↓
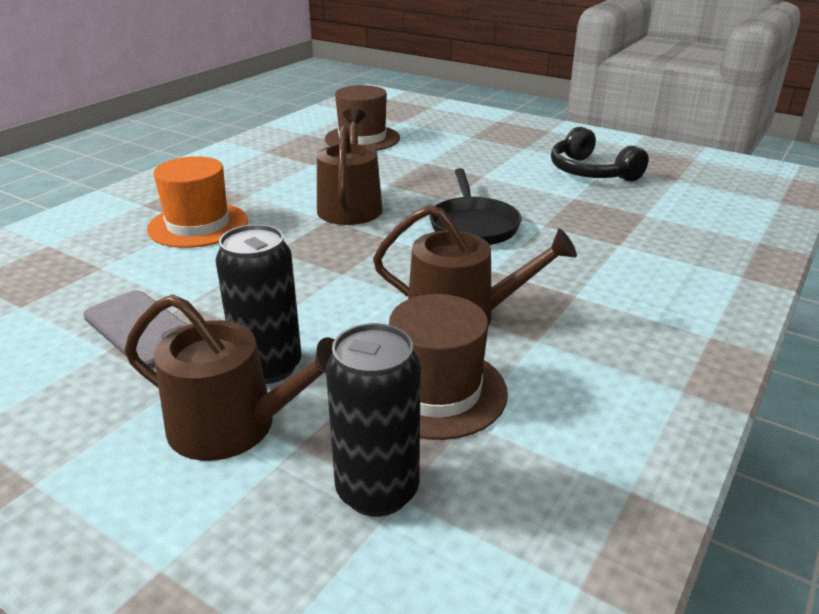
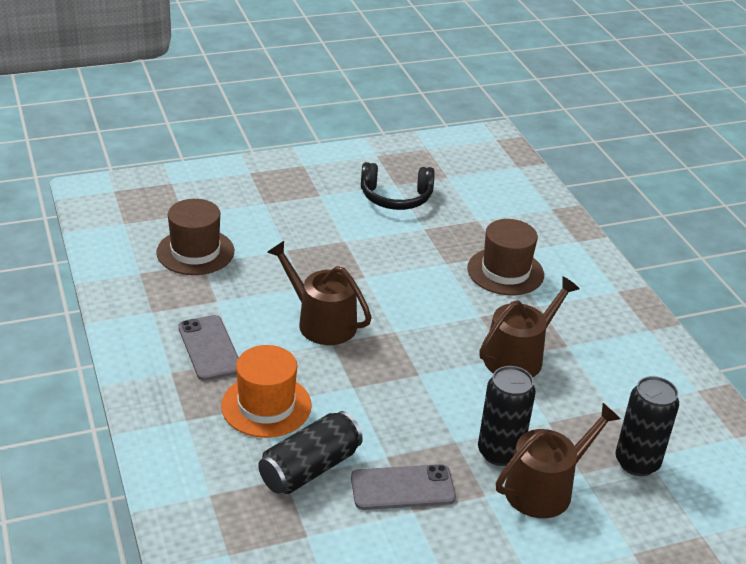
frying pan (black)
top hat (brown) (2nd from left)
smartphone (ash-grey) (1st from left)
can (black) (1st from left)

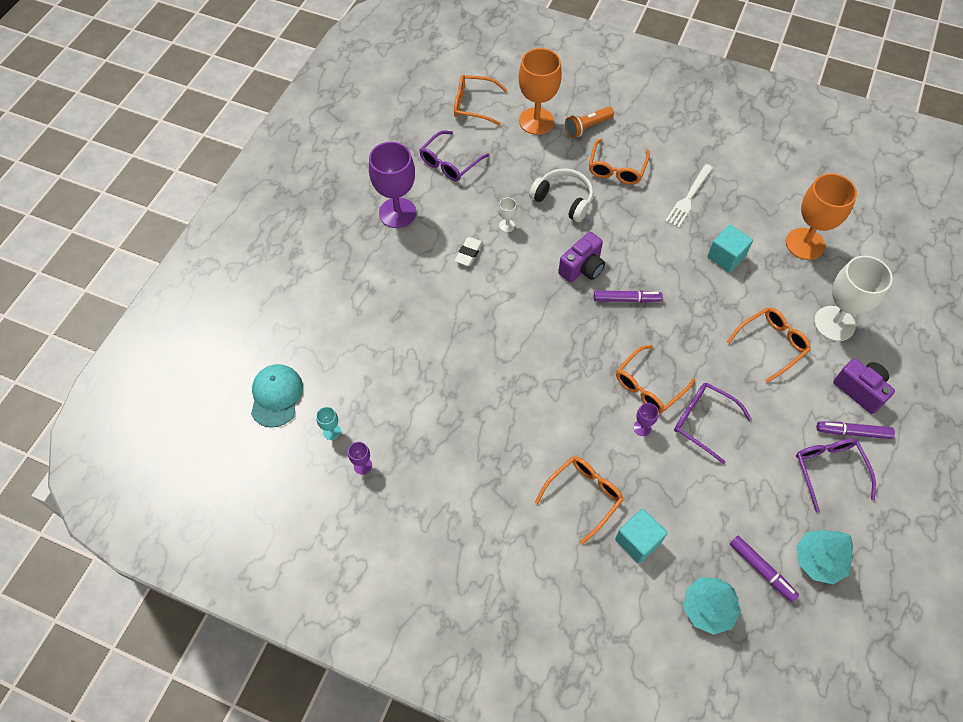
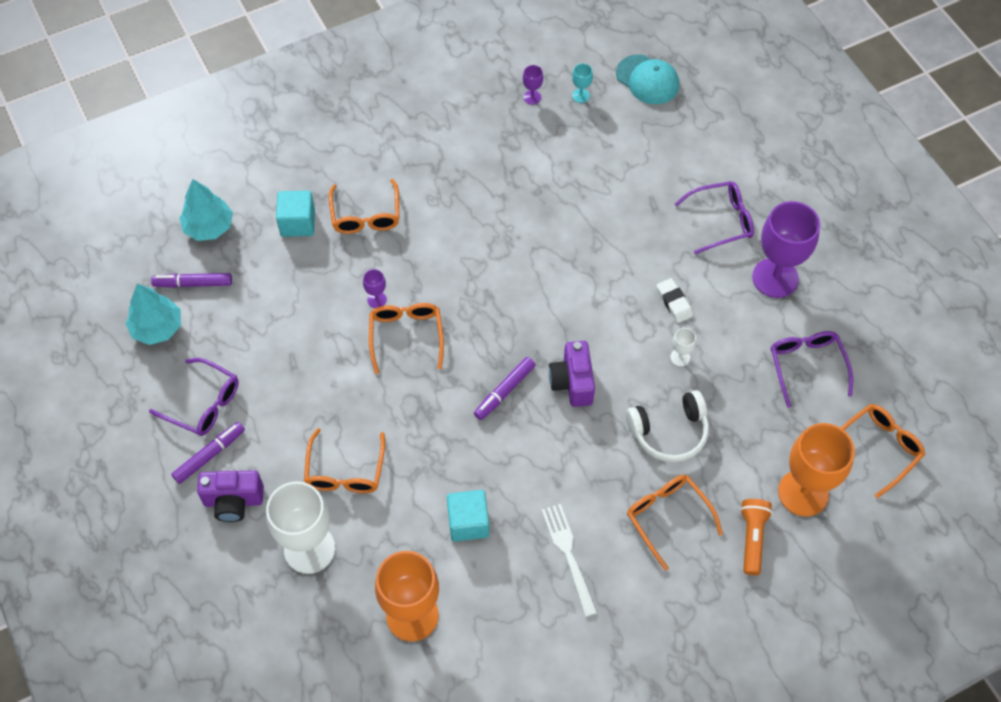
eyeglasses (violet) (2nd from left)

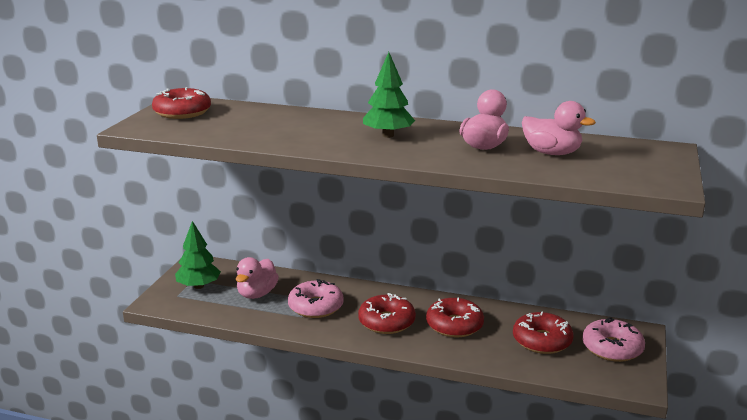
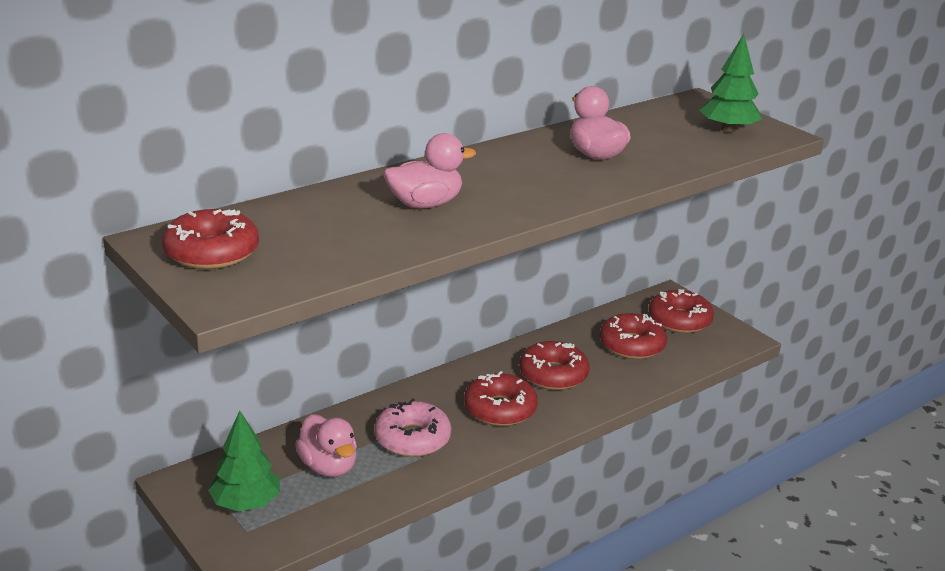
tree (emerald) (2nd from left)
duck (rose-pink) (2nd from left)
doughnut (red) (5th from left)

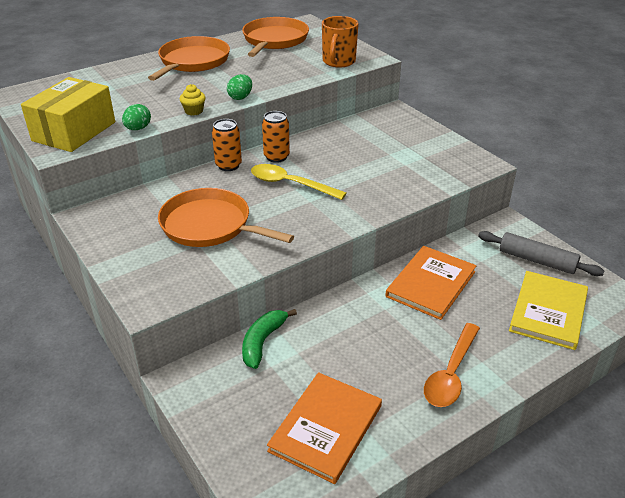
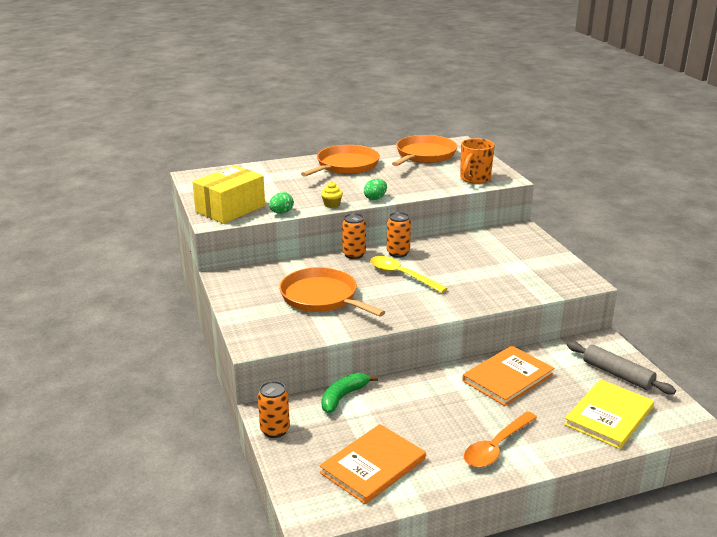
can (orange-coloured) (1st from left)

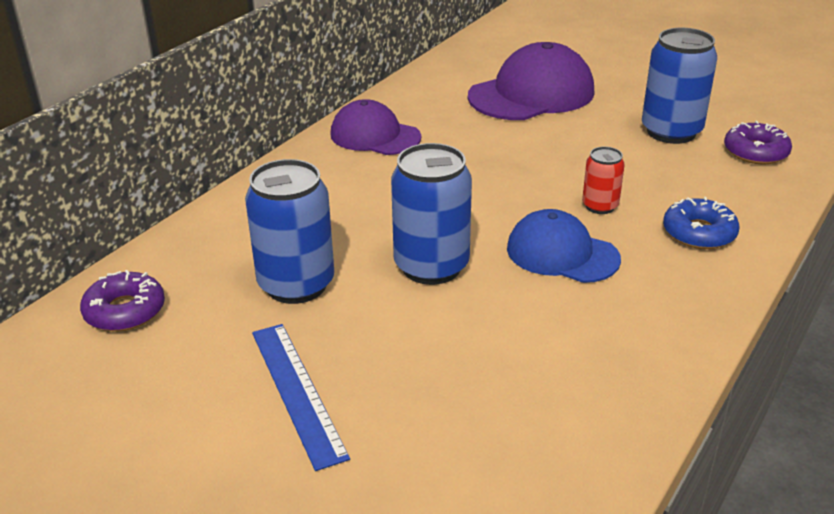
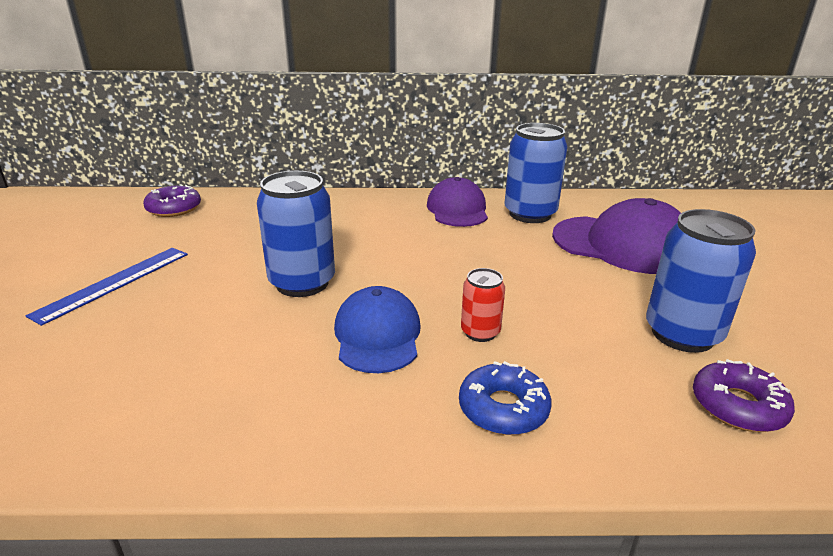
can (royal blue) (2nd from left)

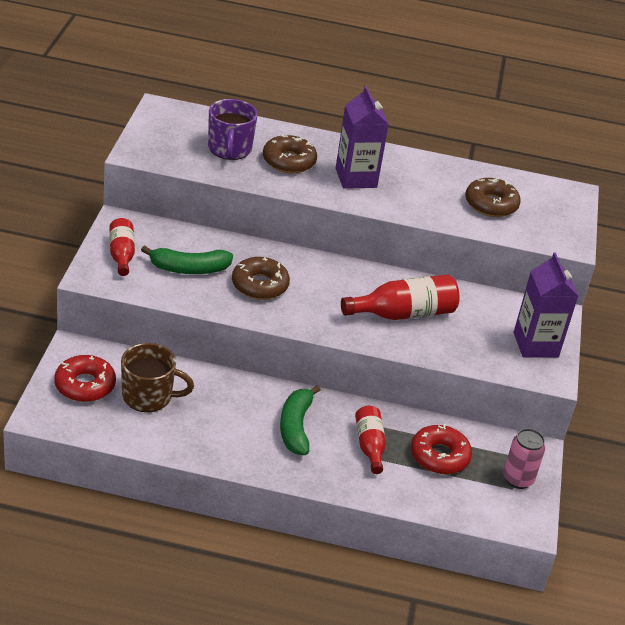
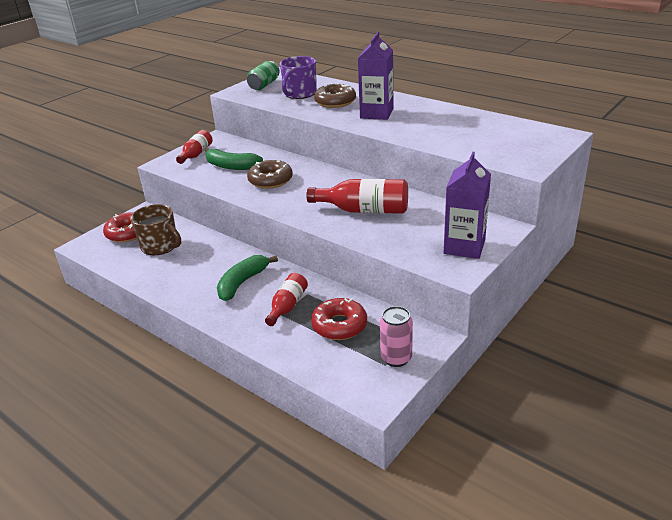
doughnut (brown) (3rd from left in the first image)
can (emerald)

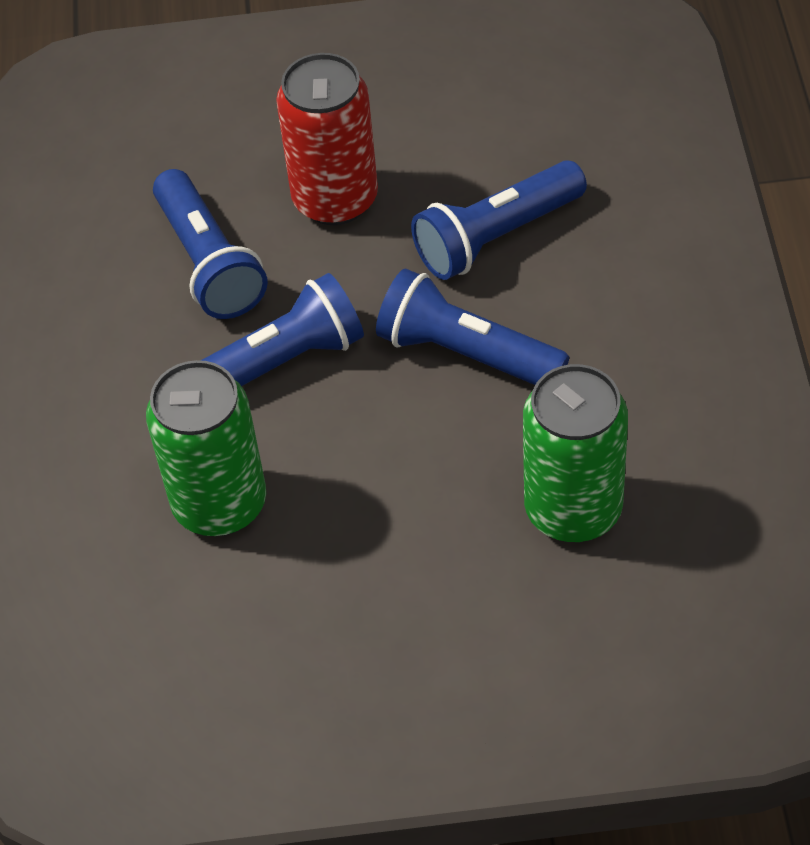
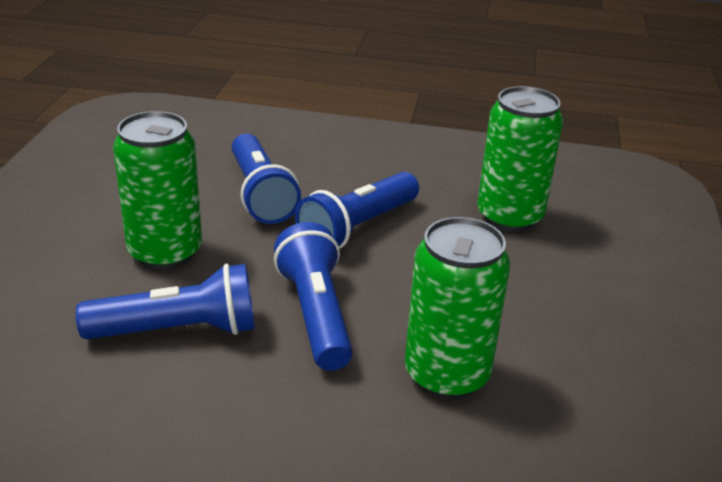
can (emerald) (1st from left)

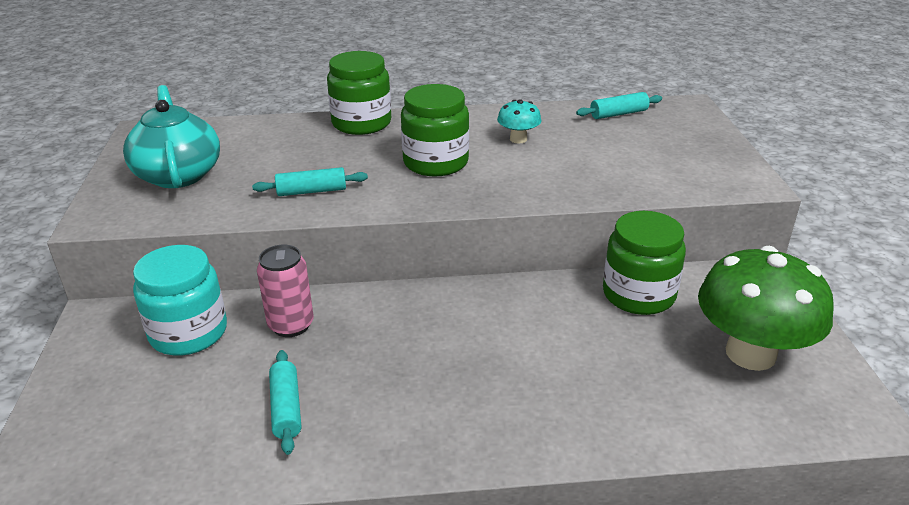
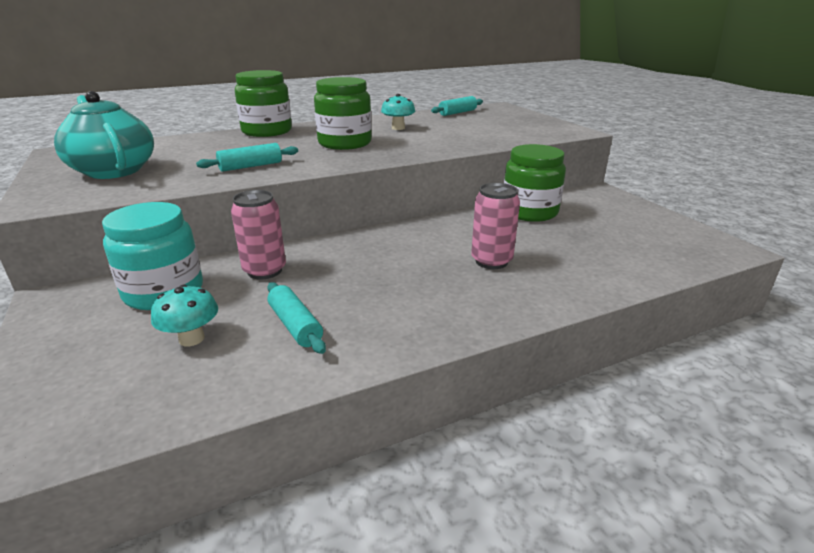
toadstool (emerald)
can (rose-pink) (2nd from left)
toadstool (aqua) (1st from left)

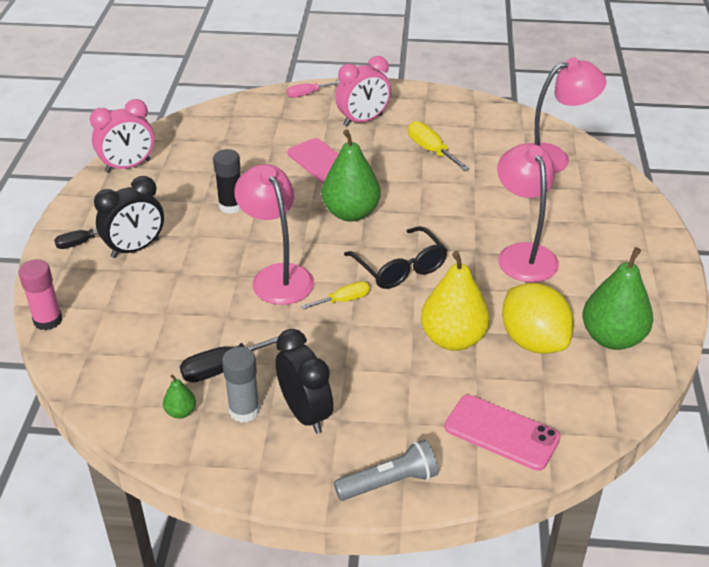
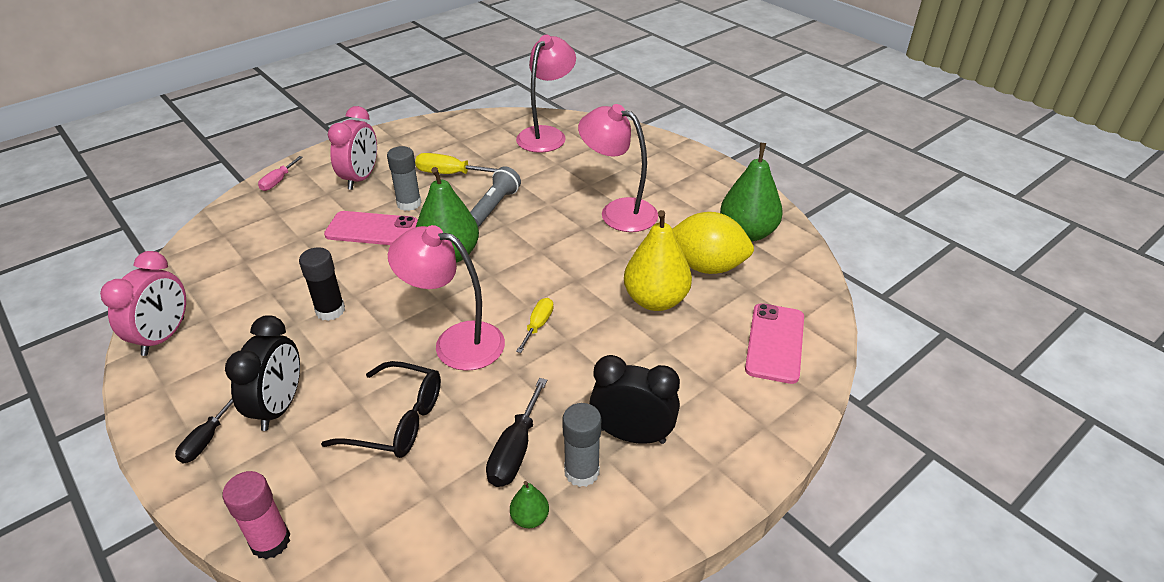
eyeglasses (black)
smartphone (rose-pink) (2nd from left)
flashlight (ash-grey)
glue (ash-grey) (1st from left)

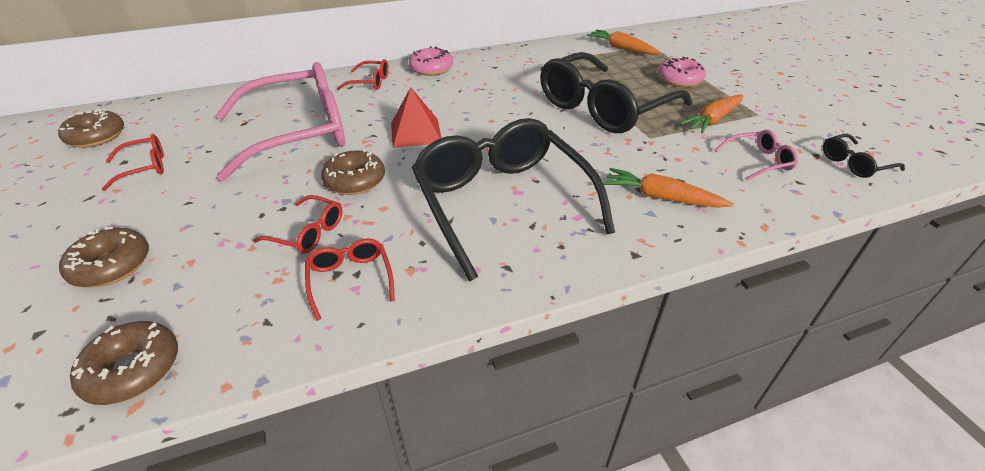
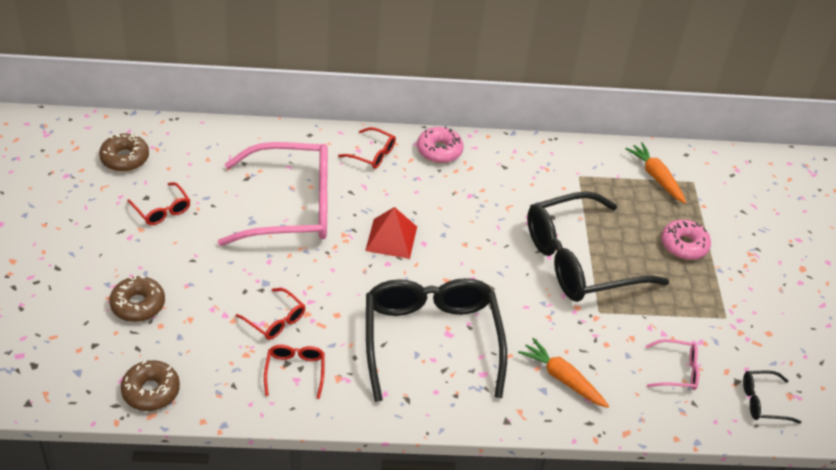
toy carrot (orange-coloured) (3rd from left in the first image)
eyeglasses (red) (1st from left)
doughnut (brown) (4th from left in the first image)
↑
### Requirement
Set the entries down again exactly. Do not include the images.

### Result of this exercise
frying pan (black)
top hat (brown) (2nd from left)
smartphone (ash-grey) (1st from left)
can (black) (1st from left)

eyeglasses (violet) (2nd from left)

tree (emerald) (2nd from left)
duck (rose-pink) (2nd from left)
doughnut (red) (5th from left)

can (orange-coloured) (1st from left)

can (royal blue) (2nd from left)

doughnut (brown) (3rd from left in the first image)
can (emerald)

can (emerald) (1st from left)

toadstool (emerald)
can (rose-pink) (2nd from left)
toadstool (aqua) (1st from left)

eyeglasses (black)
smartphone (rose-pink) (2nd from left)
flashlight (ash-grey)
glue (ash-grey) (1st from left)

toy carrot (orange-coloured) (3rd from left in the first image)
eyeglasses (red) (1st from left)
doughnut (brown) (4th from left in the first image)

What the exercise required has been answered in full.